> _INFORMATION SHOWN_:
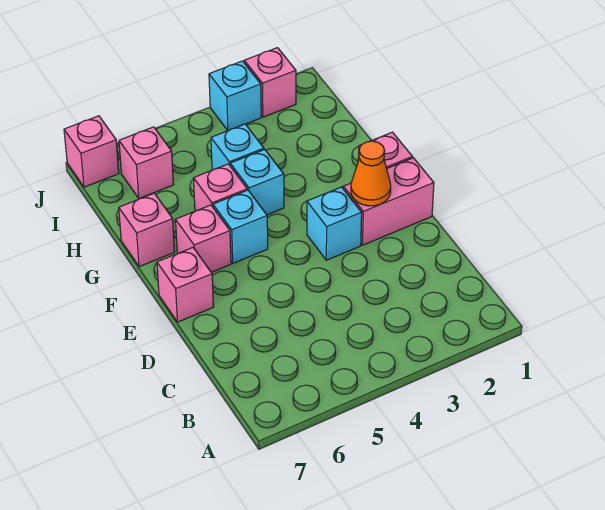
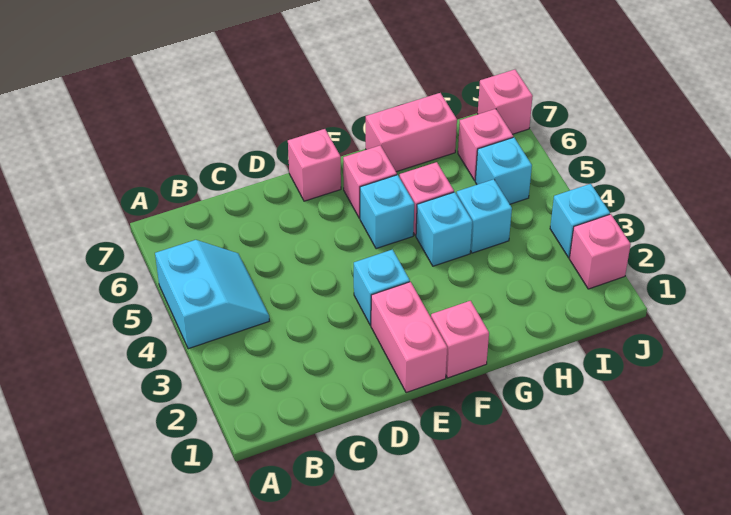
none -> cyan slope A4:B5 level 1 top A
orange cone E2 level 2 -> none
pink brick G7 level 1 -> pink brick G7:H7 level 1
none -> cyan brick I5 level 1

> _EXERCISE DIRECTIONS_: Repeat the listing verbatim. Skip the pictures.

> _ANSWER SPACE_:
none -> cyan slope A4:B5 level 1 top A
orange cone E2 level 2 -> none
pink brick G7 level 1 -> pink brick G7:H7 level 1
none -> cyan brick I5 level 1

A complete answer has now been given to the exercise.